REQUIRED ACTION:
Your task is to repeat exactly the lines below between the line holding "LINE pin DO: D2 -> D33" and the line holding "STEPPER3 pin IN2: RX -> 9", inclusive, and only those.

MATERIAL TO PROCESS Block Start

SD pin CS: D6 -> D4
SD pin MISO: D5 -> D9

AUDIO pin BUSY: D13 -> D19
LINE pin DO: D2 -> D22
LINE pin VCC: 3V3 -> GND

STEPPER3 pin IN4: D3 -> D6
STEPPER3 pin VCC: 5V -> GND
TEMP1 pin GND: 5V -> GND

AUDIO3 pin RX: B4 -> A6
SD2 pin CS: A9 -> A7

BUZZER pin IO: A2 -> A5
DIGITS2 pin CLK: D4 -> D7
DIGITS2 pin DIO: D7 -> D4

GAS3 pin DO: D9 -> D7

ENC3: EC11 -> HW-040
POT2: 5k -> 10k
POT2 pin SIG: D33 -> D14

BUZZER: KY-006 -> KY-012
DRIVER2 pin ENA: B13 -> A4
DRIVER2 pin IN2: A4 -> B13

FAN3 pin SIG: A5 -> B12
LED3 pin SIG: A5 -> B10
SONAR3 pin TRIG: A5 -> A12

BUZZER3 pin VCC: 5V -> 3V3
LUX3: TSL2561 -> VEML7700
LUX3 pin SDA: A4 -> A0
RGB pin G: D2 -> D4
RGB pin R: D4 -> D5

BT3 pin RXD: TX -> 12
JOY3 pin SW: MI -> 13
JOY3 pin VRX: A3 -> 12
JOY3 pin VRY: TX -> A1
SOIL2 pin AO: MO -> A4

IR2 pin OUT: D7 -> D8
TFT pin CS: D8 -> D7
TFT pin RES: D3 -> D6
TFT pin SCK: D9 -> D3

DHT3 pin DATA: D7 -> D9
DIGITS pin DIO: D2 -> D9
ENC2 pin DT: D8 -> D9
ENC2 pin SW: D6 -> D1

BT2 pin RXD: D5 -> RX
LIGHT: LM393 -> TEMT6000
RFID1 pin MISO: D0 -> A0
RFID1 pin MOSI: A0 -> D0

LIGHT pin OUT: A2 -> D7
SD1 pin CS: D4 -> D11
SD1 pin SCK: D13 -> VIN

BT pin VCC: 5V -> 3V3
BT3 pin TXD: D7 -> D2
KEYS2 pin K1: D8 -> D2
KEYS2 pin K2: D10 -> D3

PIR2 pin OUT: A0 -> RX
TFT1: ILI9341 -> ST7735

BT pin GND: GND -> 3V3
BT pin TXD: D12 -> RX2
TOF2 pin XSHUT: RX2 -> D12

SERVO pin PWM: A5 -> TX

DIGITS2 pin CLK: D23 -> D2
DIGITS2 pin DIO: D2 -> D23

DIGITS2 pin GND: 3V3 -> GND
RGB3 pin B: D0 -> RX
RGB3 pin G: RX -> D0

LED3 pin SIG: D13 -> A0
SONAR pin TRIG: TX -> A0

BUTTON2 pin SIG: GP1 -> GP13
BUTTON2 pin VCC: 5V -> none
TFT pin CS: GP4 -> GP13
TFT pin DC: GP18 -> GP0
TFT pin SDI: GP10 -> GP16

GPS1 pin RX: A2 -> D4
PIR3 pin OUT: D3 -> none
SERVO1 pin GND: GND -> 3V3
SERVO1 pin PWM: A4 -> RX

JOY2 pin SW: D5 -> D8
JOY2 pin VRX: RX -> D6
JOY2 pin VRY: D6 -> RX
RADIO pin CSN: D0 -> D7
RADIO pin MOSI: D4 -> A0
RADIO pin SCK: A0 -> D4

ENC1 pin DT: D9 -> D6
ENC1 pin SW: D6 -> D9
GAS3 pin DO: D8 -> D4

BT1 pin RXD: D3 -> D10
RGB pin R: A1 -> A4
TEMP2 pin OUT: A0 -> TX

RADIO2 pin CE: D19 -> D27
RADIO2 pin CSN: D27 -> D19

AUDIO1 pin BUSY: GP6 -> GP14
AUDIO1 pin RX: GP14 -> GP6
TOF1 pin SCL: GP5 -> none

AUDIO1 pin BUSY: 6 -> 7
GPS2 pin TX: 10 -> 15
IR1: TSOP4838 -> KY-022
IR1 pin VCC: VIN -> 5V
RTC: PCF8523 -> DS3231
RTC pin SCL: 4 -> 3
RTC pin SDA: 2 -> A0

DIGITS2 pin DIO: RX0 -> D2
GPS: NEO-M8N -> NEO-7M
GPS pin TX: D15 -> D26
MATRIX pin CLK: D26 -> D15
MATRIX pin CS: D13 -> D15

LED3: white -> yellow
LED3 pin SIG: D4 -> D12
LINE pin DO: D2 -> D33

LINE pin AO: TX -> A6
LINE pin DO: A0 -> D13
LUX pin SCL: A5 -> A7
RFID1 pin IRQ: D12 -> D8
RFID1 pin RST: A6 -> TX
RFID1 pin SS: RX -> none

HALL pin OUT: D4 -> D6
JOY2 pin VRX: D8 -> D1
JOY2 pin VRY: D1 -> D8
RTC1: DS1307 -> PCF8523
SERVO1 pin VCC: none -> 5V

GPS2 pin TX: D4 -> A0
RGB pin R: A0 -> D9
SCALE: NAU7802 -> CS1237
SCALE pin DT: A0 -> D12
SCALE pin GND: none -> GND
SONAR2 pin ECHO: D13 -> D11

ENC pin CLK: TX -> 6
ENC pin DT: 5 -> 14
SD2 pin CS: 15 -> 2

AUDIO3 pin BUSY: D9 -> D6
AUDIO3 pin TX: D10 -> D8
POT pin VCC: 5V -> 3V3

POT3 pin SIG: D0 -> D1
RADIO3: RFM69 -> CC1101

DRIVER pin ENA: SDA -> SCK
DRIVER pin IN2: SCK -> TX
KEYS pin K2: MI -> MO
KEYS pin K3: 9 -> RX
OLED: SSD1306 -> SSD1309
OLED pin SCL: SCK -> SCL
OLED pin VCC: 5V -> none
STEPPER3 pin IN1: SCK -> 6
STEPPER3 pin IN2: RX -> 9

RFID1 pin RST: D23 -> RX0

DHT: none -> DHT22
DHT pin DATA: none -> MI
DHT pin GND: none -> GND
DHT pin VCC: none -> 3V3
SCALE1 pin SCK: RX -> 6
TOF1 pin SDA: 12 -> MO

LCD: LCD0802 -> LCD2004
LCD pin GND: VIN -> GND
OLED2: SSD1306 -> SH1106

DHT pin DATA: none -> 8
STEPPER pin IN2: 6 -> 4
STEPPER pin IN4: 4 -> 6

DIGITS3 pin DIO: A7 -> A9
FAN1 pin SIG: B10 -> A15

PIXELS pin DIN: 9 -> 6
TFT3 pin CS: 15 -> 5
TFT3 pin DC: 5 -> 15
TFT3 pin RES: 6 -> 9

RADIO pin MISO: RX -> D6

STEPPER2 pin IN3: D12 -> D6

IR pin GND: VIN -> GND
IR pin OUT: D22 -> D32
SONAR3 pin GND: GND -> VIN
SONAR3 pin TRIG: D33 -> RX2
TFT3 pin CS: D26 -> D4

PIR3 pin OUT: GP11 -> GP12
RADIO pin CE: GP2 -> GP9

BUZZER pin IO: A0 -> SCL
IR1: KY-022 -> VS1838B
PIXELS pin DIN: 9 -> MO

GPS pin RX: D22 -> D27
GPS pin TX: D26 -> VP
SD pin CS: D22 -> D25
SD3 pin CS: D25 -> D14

MATERIAL TO PROCESS Block End

REPLY TO THE EXERCISE:
LINE pin DO: D2 -> D33

LINE pin AO: TX -> A6
LINE pin DO: A0 -> D13
LUX pin SCL: A5 -> A7
RFID1 pin IRQ: D12 -> D8
RFID1 pin RST: A6 -> TX
RFID1 pin SS: RX -> none

HALL pin OUT: D4 -> D6
JOY2 pin VRX: D8 -> D1
JOY2 pin VRY: D1 -> D8
RTC1: DS1307 -> PCF8523
SERVO1 pin VCC: none -> 5V

GPS2 pin TX: D4 -> A0
RGB pin R: A0 -> D9
SCALE: NAU7802 -> CS1237
SCALE pin DT: A0 -> D12
SCALE pin GND: none -> GND
SONAR2 pin ECHO: D13 -> D11

ENC pin CLK: TX -> 6
ENC pin DT: 5 -> 14
SD2 pin CS: 15 -> 2

AUDIO3 pin BUSY: D9 -> D6
AUDIO3 pin TX: D10 -> D8
POT pin VCC: 5V -> 3V3

POT3 pin SIG: D0 -> D1
RADIO3: RFM69 -> CC1101

DRIVER pin ENA: SDA -> SCK
DRIVER pin IN2: SCK -> TX
KEYS pin K2: MI -> MO
KEYS pin K3: 9 -> RX
OLED: SSD1306 -> SSD1309
OLED pin SCL: SCK -> SCL
OLED pin VCC: 5V -> none
STEPPER3 pin IN1: SCK -> 6
STEPPER3 pin IN2: RX -> 9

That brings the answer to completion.